STORED DATA =
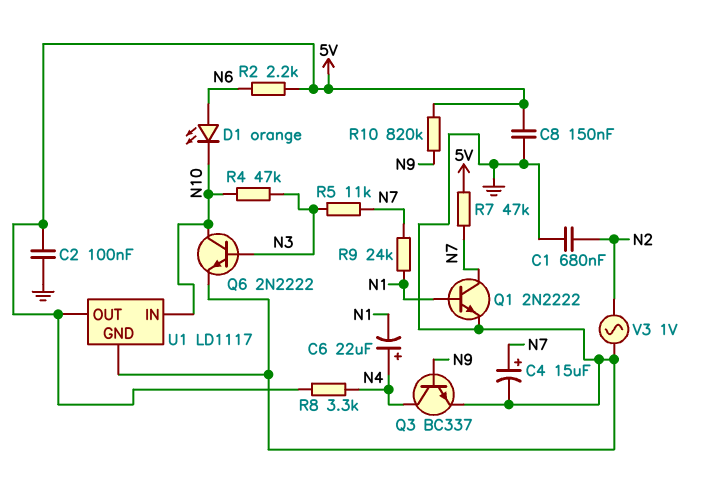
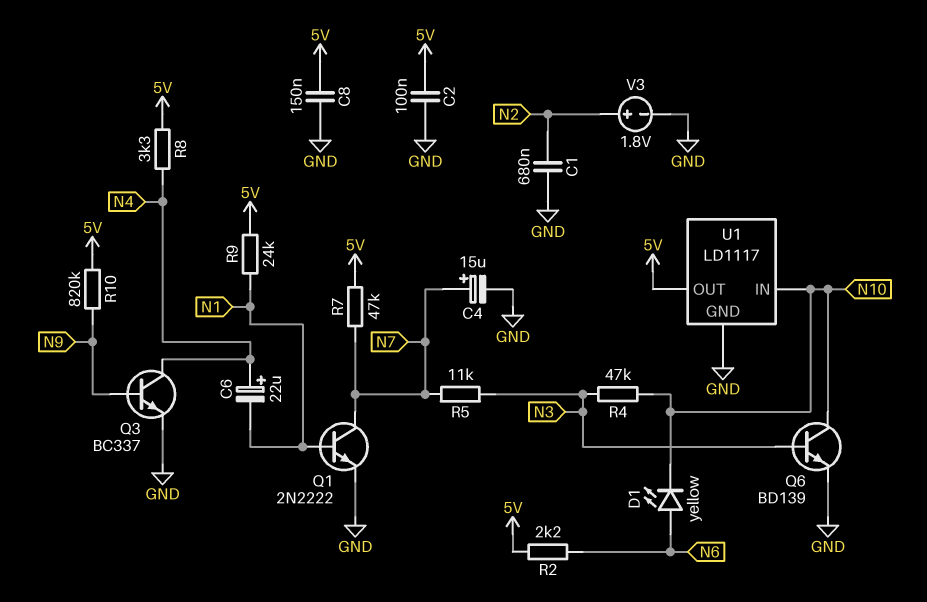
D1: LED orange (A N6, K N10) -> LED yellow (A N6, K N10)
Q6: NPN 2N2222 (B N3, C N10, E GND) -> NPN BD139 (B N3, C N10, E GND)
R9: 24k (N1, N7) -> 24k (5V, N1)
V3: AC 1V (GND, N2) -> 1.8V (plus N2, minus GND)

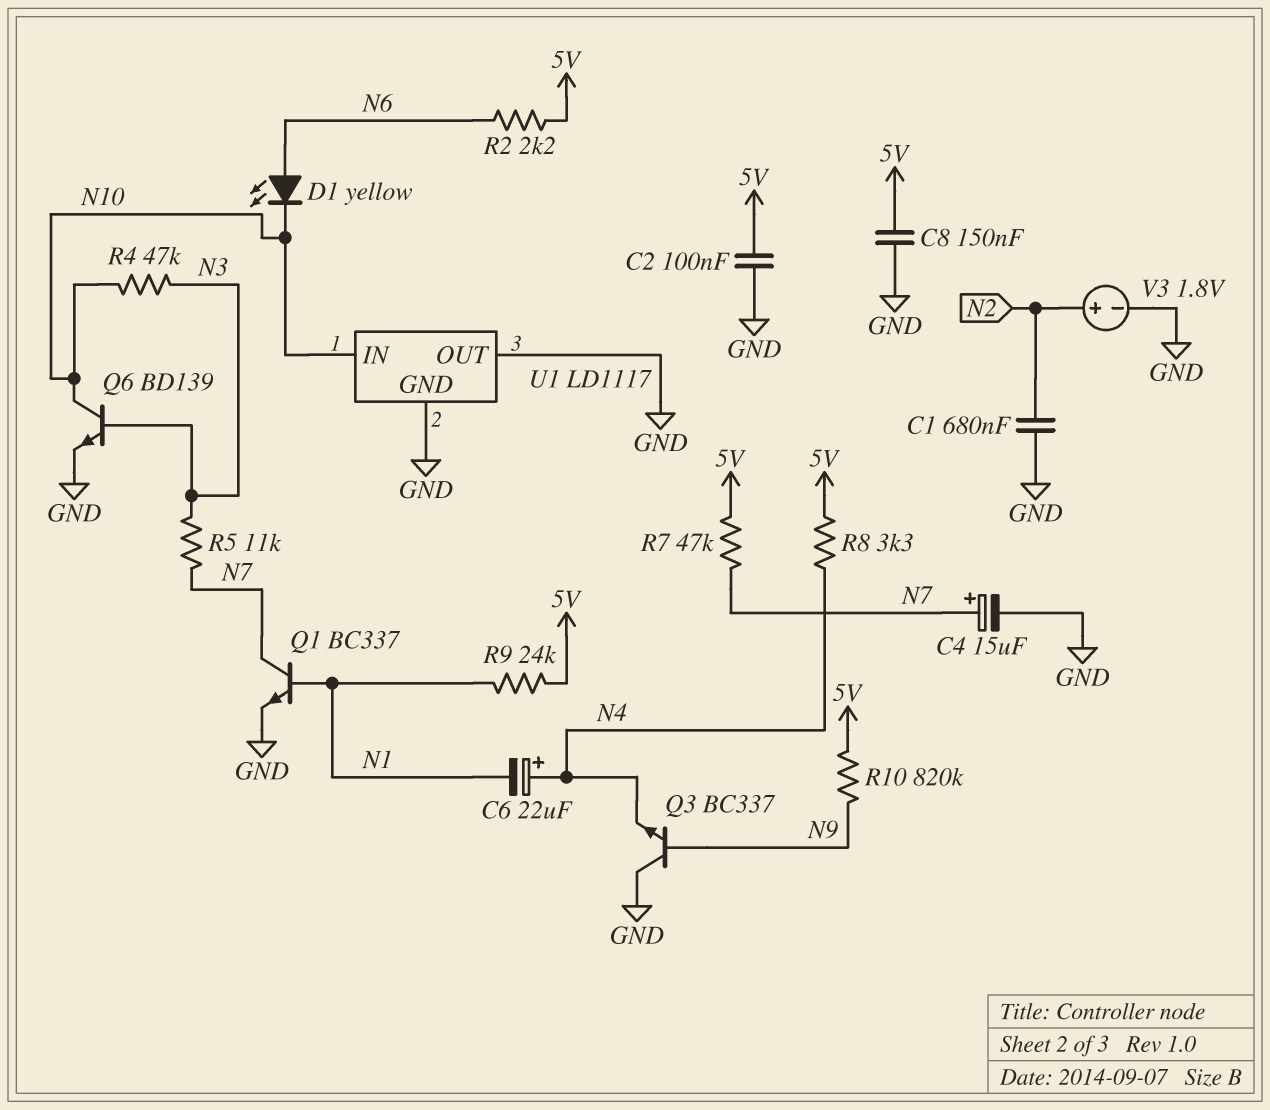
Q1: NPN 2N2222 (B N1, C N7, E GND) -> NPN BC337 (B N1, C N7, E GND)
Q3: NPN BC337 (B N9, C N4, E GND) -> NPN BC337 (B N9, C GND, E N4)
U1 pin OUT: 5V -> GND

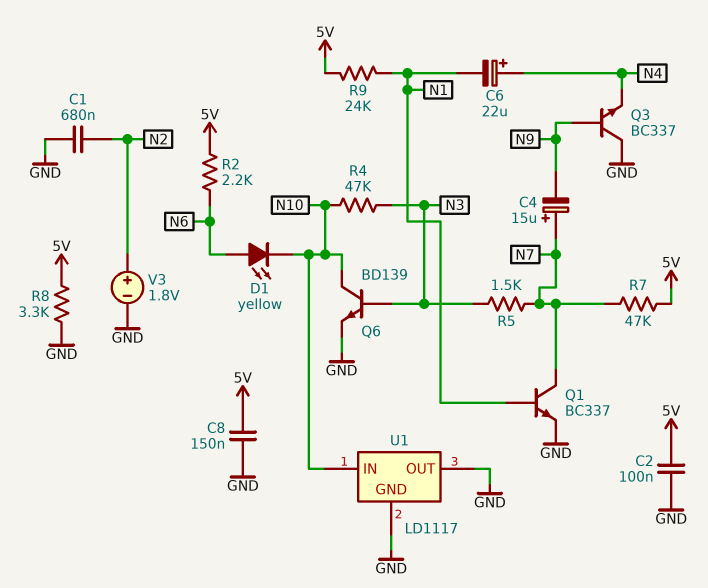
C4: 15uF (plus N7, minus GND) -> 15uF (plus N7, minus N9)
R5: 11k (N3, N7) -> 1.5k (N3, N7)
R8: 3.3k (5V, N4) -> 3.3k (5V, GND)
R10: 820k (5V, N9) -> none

AIM OF THE TASK = Without the pictures, reproduce each line from the one containing "Q3: NPN BC337" through the last line of the material above, both of those lines included.

RESPONSE =
Q3: NPN BC337 (B N9, C N4, E GND) -> NPN BC337 (B N9, C GND, E N4)
U1 pin OUT: 5V -> GND

C4: 15uF (plus N7, minus GND) -> 15uF (plus N7, minus N9)
R5: 11k (N3, N7) -> 1.5k (N3, N7)
R8: 3.3k (5V, N4) -> 3.3k (5V, GND)
R10: 820k (5V, N9) -> none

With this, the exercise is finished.